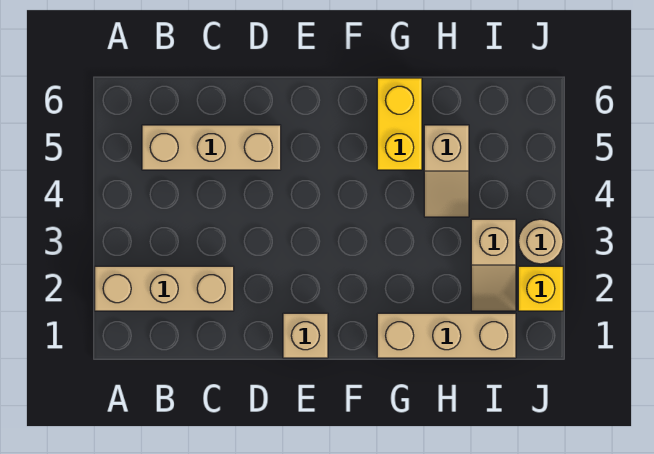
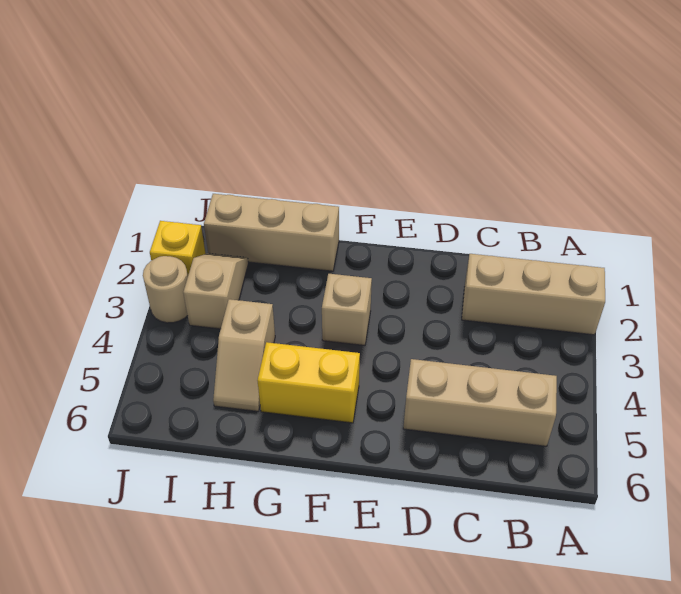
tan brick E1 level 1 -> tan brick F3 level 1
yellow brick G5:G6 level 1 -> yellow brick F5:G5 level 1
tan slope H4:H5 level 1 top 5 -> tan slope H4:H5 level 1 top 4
============================================================
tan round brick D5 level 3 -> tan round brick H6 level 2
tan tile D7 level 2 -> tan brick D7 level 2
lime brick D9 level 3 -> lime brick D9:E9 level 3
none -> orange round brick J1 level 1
============================================================
Would you retype exactly the lines above, from the line with "tan tile D7 level 2 -> tan brick D7 level 2" to the line with "none -> orange round brick J1 level 1", with both end lines kept and nothing more?

→ Solved problem
tan tile D7 level 2 -> tan brick D7 level 2
lime brick D9 level 3 -> lime brick D9:E9 level 3
none -> orange round brick J1 level 1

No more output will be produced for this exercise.